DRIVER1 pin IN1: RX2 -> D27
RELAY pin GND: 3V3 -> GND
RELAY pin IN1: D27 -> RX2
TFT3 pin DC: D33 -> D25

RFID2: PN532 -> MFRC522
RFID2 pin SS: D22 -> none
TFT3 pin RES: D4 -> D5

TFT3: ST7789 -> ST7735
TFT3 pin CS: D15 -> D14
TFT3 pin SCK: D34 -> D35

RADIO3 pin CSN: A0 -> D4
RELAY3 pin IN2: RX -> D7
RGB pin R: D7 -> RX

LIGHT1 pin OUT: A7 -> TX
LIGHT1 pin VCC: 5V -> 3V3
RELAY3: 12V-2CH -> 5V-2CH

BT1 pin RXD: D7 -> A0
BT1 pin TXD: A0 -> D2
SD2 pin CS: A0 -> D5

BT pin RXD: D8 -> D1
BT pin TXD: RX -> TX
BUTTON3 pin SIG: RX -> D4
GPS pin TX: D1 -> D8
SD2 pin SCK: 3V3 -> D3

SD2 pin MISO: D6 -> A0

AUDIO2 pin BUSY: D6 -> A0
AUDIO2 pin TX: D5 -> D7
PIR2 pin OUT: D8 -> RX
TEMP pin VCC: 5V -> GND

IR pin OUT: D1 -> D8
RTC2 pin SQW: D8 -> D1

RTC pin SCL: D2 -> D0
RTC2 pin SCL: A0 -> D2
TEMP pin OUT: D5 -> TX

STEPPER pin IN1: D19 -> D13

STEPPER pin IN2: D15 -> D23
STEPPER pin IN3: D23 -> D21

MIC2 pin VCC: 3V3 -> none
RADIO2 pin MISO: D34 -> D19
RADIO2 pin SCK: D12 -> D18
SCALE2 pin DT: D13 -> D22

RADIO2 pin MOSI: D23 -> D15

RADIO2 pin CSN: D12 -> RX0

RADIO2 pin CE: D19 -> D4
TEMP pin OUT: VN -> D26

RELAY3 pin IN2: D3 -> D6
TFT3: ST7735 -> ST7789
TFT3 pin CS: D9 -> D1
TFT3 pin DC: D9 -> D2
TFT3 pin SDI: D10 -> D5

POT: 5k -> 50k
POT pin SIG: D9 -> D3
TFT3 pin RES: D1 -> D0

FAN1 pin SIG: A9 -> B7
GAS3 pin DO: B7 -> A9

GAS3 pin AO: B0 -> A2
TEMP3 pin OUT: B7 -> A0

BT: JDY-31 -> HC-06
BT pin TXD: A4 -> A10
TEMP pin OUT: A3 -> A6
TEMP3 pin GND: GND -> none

────────────────

▸ **Problem**
Line by line, repeat the data exactly.

▸ **Answer for the task**
DRIVER1 pin IN1: RX2 -> D27
RELAY pin GND: 3V3 -> GND
RELAY pin IN1: D27 -> RX2
TFT3 pin DC: D33 -> D25

RFID2: PN532 -> MFRC522
RFID2 pin SS: D22 -> none
TFT3 pin RES: D4 -> D5

TFT3: ST7789 -> ST7735
TFT3 pin CS: D15 -> D14
TFT3 pin SCK: D34 -> D35

RADIO3 pin CSN: A0 -> D4
RELAY3 pin IN2: RX -> D7
RGB pin R: D7 -> RX

LIGHT1 pin OUT: A7 -> TX
LIGHT1 pin VCC: 5V -> 3V3
RELAY3: 12V-2CH -> 5V-2CH

BT1 pin RXD: D7 -> A0
BT1 pin TXD: A0 -> D2
SD2 pin CS: A0 -> D5

BT pin RXD: D8 -> D1
BT pin TXD: RX -> TX
BUTTON3 pin SIG: RX -> D4
GPS pin TX: D1 -> D8
SD2 pin SCK: 3V3 -> D3

SD2 pin MISO: D6 -> A0

AUDIO2 pin BUSY: D6 -> A0
AUDIO2 pin TX: D5 -> D7
PIR2 pin OUT: D8 -> RX
TEMP pin VCC: 5V -> GND

IR pin OUT: D1 -> D8
RTC2 pin SQW: D8 -> D1

RTC pin SCL: D2 -> D0
RTC2 pin SCL: A0 -> D2
TEMP pin OUT: D5 -> TX

STEPPER pin IN1: D19 -> D13

STEPPER pin IN2: D15 -> D23
STEPPER pin IN3: D23 -> D21

MIC2 pin VCC: 3V3 -> none
RADIO2 pin MISO: D34 -> D19
RADIO2 pin SCK: D12 -> D18
SCALE2 pin DT: D13 -> D22

RADIO2 pin MOSI: D23 -> D15

RADIO2 pin CSN: D12 -> RX0

RADIO2 pin CE: D19 -> D4
TEMP pin OUT: VN -> D26

RELAY3 pin IN2: D3 -> D6
TFT3: ST7735 -> ST7789
TFT3 pin CS: D9 -> D1
TFT3 pin DC: D9 -> D2
TFT3 pin SDI: D10 -> D5

POT: 5k -> 50k
POT pin SIG: D9 -> D3
TFT3 pin RES: D1 -> D0

FAN1 pin SIG: A9 -> B7
GAS3 pin DO: B7 -> A9

GAS3 pin AO: B0 -> A2
TEMP3 pin OUT: B7 -> A0

BT: JDY-31 -> HC-06
BT pin TXD: A4 -> A10
TEMP pin OUT: A3 -> A6
TEMP3 pin GND: GND -> none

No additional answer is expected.